▸ **Your objective**: What's wanted is a faithful retyping of every entry, pictures excluded.

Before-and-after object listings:
◇ ◇ ◇ ◇ ◇

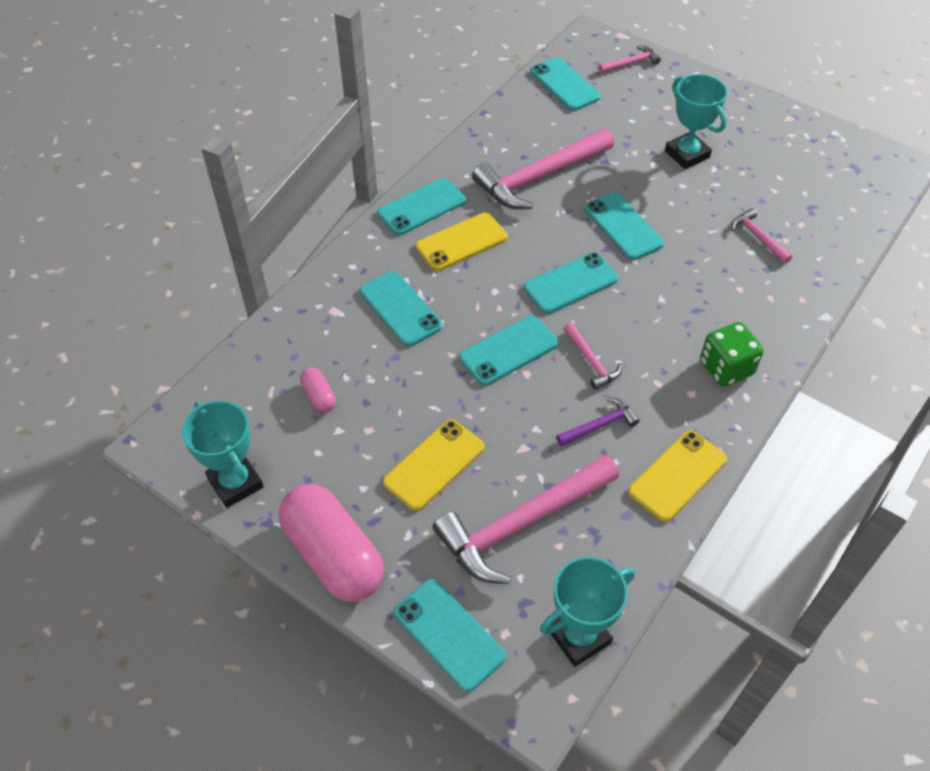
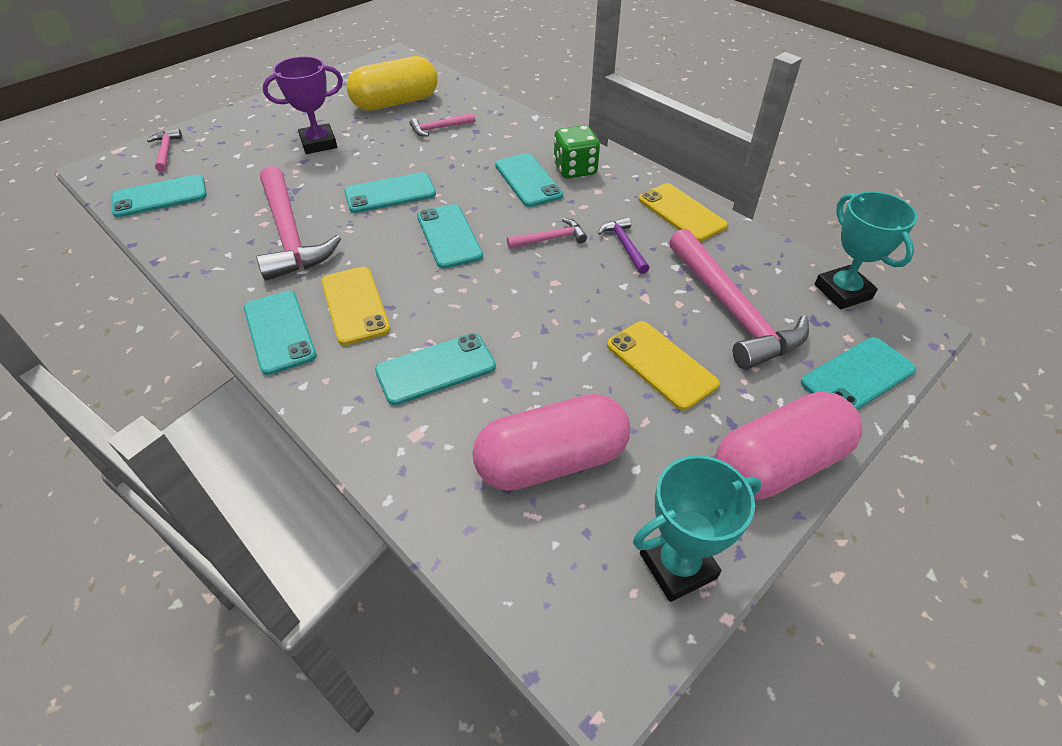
camera: 80 degrees left, 5 degrees down
(319, 396) = (551, 461): pink capsule -> pink capsule, size x2.29
(508, 350) = (523, 290): turquoise phone -> turquoise phone (528, 180)
(687, 154) = (319, 143): turquoise trophy -> purple trophy
(793, 190) = (395, 103): none -> yellow capsule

◇ ◇ ◇ ◇ ◇

▸ **Task answer**:
camera: 80 degrees left, 5 degrees down
(319, 396) = (551, 461): pink capsule -> pink capsule, size x2.29
(508, 350) = (523, 290): turquoise phone -> turquoise phone (528, 180)
(687, 154) = (319, 143): turquoise trophy -> purple trophy
(793, 190) = (395, 103): none -> yellow capsule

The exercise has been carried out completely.